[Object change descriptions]
╭──

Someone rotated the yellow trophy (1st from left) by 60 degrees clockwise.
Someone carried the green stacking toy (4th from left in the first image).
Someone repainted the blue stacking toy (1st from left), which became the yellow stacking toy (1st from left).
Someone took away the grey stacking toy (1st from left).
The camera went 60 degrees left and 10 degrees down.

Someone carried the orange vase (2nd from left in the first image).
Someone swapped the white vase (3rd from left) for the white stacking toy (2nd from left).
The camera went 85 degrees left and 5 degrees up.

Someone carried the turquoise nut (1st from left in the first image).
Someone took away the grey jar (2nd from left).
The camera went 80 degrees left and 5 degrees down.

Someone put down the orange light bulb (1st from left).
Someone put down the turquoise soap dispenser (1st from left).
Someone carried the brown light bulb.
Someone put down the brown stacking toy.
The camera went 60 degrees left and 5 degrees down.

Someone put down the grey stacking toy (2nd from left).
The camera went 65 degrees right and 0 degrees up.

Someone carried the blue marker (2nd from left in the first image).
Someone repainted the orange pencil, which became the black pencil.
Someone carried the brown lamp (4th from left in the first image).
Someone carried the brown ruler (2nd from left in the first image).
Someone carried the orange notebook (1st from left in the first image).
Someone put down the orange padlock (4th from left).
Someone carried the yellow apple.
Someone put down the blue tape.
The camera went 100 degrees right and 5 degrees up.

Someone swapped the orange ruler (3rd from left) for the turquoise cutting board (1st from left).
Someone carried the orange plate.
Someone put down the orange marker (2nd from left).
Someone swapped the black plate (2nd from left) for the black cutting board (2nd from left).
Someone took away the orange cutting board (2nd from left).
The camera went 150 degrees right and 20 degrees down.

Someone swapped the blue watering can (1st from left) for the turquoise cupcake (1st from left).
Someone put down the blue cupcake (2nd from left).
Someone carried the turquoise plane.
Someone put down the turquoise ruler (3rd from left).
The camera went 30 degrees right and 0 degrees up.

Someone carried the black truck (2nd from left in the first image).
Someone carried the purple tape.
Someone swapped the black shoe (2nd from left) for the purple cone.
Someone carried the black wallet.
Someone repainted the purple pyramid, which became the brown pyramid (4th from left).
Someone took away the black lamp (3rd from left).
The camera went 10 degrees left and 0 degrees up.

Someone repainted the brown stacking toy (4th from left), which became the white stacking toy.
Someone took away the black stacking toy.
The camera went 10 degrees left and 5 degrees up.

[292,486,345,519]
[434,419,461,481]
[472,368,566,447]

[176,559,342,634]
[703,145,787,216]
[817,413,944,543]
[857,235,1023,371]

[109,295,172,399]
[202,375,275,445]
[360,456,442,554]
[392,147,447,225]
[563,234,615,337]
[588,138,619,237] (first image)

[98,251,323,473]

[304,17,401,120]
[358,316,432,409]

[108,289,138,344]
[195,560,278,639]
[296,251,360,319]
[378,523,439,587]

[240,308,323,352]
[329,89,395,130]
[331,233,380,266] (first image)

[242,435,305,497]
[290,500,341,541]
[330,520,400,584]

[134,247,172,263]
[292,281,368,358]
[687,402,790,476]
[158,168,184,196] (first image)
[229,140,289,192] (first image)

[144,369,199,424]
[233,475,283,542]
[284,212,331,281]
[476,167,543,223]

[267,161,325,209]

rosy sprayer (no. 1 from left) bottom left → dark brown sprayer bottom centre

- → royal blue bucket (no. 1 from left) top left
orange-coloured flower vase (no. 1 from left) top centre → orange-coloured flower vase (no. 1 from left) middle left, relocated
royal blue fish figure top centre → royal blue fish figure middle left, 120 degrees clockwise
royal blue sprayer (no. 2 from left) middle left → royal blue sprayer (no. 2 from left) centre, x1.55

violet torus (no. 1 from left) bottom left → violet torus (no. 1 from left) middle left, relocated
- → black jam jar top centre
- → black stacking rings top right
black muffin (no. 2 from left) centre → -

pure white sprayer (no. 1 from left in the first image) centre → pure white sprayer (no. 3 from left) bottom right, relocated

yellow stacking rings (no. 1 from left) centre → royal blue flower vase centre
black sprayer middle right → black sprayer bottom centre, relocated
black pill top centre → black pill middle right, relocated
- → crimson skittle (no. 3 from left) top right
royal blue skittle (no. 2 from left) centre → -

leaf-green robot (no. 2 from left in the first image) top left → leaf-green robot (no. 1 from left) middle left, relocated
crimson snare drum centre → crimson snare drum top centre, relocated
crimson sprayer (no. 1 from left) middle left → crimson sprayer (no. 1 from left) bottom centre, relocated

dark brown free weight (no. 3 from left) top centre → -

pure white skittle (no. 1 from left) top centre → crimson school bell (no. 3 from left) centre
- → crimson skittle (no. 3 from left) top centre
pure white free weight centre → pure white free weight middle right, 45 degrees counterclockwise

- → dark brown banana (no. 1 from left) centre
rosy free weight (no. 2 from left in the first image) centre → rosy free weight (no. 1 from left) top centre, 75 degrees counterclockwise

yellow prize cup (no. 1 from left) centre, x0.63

╰──

> **YOUR ASSIGNMENT**
What you return must match the records above exactly, line for line.

> **EXERCISE SOLUTION**
Someone rotated the yellow trophy (1st from left) by 60 degrees clockwise.
Someone carried the green stacking toy (4th from left in the first image).
Someone repainted the blue stacking toy (1st from left), which became the yellow stacking toy (1st from left).
Someone took away the grey stacking toy (1st from left).
The camera went 60 degrees left and 10 degrees down.

Someone carried the orange vase (2nd from left in the first image).
Someone swapped the white vase (3rd from left) for the white stacking toy (2nd from left).
The camera went 85 degrees left and 5 degrees up.

Someone carried the turquoise nut (1st from left in the first image).
Someone took away the grey jar (2nd from left).
The camera went 80 degrees left and 5 degrees down.

Someone put down the orange light bulb (1st from left).
Someone put down the turquoise soap dispenser (1st from left).
Someone carried the brown light bulb.
Someone put down the brown stacking toy.
The camera went 60 degrees left and 5 degrees down.

Someone put down the grey stacking toy (2nd from left).
The camera went 65 degrees right and 0 degrees up.

Someone carried the blue marker (2nd from left in the first image).
Someone repainted the orange pencil, which became the black pencil.
Someone carried the brown lamp (4th from left in the first image).
Someone carried the brown ruler (2nd from left in the first image).
Someone carried the orange notebook (1st from left in the first image).
Someone put down the orange padlock (4th from left).
Someone carried the yellow apple.
Someone put down the blue tape.
The camera went 100 degrees right and 5 degrees up.

Someone swapped the orange ruler (3rd from left) for the turquoise cutting board (1st from left).
Someone carried the orange plate.
Someone put down the orange marker (2nd from left).
Someone swapped the black plate (2nd from left) for the black cutting board (2nd from left).
Someone took away the orange cutting board (2nd from left).
The camera went 150 degrees right and 20 degrees down.

Someone swapped the blue watering can (1st from left) for the turquoise cupcake (1st from left).
Someone put down the blue cupcake (2nd from left).
Someone carried the turquoise plane.
Someone put down the turquoise ruler (3rd from left).
The camera went 30 degrees right and 0 degrees up.

Someone carried the black truck (2nd from left in the first image).
Someone carried the purple tape.
Someone swapped the black shoe (2nd from left) for the purple cone.
Someone carried the black wallet.
Someone repainted the purple pyramid, which became the brown pyramid (4th from left).
Someone took away the black lamp (3rd from left).
The camera went 10 degrees left and 0 degrees up.

Someone repainted the brown stacking toy (4th from left), which became the white stacking toy.
Someone took away the black stacking toy.
The camera went 10 degrees left and 5 degrees up.

[292,486,345,519]
[434,419,461,481]
[472,368,566,447]

[176,559,342,634]
[703,145,787,216]
[817,413,944,543]
[857,235,1023,371]

[109,295,172,399]
[202,375,275,445]
[360,456,442,554]
[392,147,447,225]
[563,234,615,337]
[588,138,619,237] (first image)

[98,251,323,473]

[304,17,401,120]
[358,316,432,409]

[108,289,138,344]
[195,560,278,639]
[296,251,360,319]
[378,523,439,587]

[240,308,323,352]
[329,89,395,130]
[331,233,380,266] (first image)

[242,435,305,497]
[290,500,341,541]
[330,520,400,584]

[134,247,172,263]
[292,281,368,358]
[687,402,790,476]
[158,168,184,196] (first image)
[229,140,289,192] (first image)

[144,369,199,424]
[233,475,283,542]
[284,212,331,281]
[476,167,543,223]

[267,161,325,209]

rosy sprayer (no. 1 from left) bottom left → dark brown sprayer bottom centre

- → royal blue bucket (no. 1 from left) top left
orange-coloured flower vase (no. 1 from left) top centre → orange-coloured flower vase (no. 1 from left) middle left, relocated
royal blue fish figure top centre → royal blue fish figure middle left, 120 degrees clockwise
royal blue sprayer (no. 2 from left) middle left → royal blue sprayer (no. 2 from left) centre, x1.55

violet torus (no. 1 from left) bottom left → violet torus (no. 1 from left) middle left, relocated
- → black jam jar top centre
- → black stacking rings top right
black muffin (no. 2 from left) centre → -

pure white sprayer (no. 1 from left in the first image) centre → pure white sprayer (no. 3 from left) bottom right, relocated

yellow stacking rings (no. 1 from left) centre → royal blue flower vase centre
black sprayer middle right → black sprayer bottom centre, relocated
black pill top centre → black pill middle right, relocated
- → crimson skittle (no. 3 from left) top right
royal blue skittle (no. 2 from left) centre → -

leaf-green robot (no. 2 from left in the first image) top left → leaf-green robot (no. 1 from left) middle left, relocated
crimson snare drum centre → crimson snare drum top centre, relocated
crimson sprayer (no. 1 from left) middle left → crimson sprayer (no. 1 from left) bottom centre, relocated

dark brown free weight (no. 3 from left) top centre → -

pure white skittle (no. 1 from left) top centre → crimson school bell (no. 3 from left) centre
- → crimson skittle (no. 3 from left) top centre
pure white free weight centre → pure white free weight middle right, 45 degrees counterclockwise

- → dark brown banana (no. 1 from left) centre
rosy free weight (no. 2 from left in the first image) centre → rosy free weight (no. 1 from left) top centre, 75 degrees counterclockwise

yellow prize cup (no. 1 from left) centre, x0.63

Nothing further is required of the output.